** Opening Data for review block **

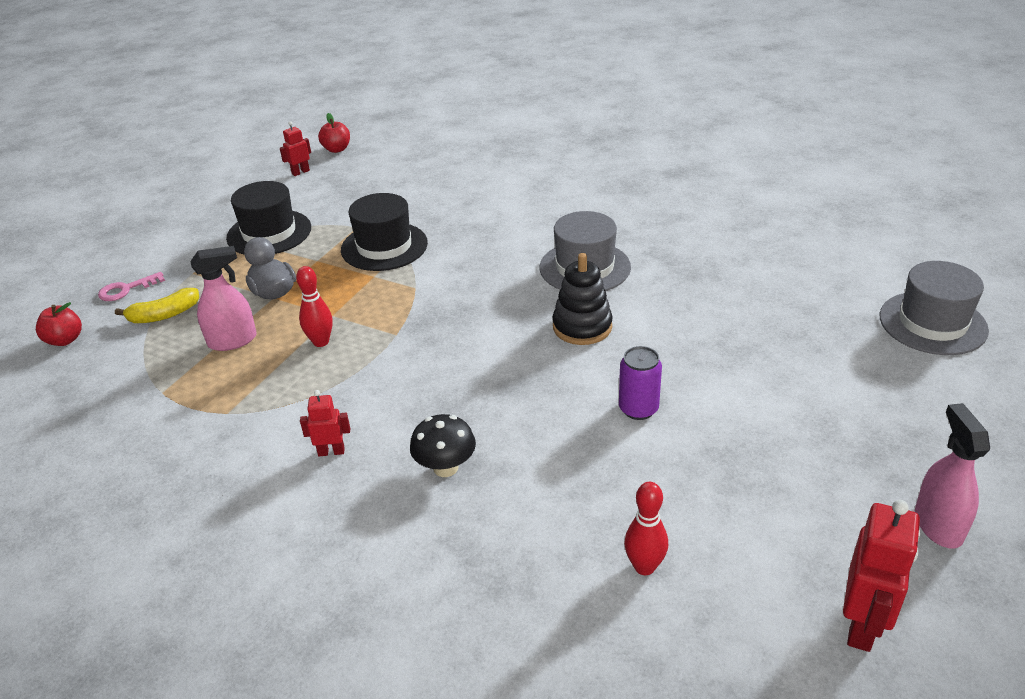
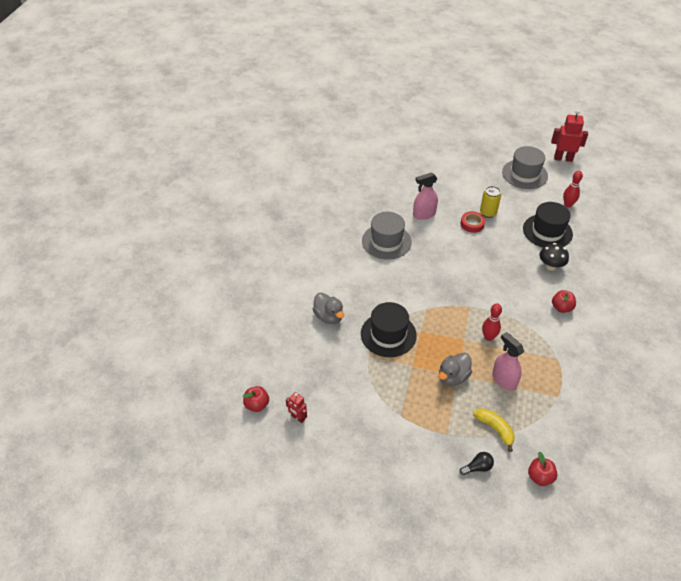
camera: 105 degrees left, 10 degrees up
(127, 289) = (477, 467): pink key -> black light bulb
(269, 233) = (387, 406): black hat -> black hat (547, 231)
(331, 451) = (561, 308): red robot -> red apple
(443, 202) = (329, 317): none -> grey duck
(582, 327) = (438, 236): black stacking toy -> none
(607, 378) = (472, 224): none -> red tape
(638, 409) = (488, 213): purple can -> yellow can
(932, 323) = (398, 135): grey hat -> grey hat (524, 174)
(938, 525) = (512, 141): pink spray bottle -> pink spray bottle (424, 214)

** Closing Data for review block **

→ What this task involves: This exercise calls for the records to be given again exactly, without the images.

→ Reply to the task:
camera: 105 degrees left, 10 degrees up
(127, 289) = (477, 467): pink key -> black light bulb
(269, 233) = (387, 406): black hat -> black hat (547, 231)
(331, 451) = (561, 308): red robot -> red apple
(443, 202) = (329, 317): none -> grey duck
(582, 327) = (438, 236): black stacking toy -> none
(607, 378) = (472, 224): none -> red tape
(638, 409) = (488, 213): purple can -> yellow can
(932, 323) = (398, 135): grey hat -> grey hat (524, 174)
(938, 525) = (512, 141): pink spray bottle -> pink spray bottle (424, 214)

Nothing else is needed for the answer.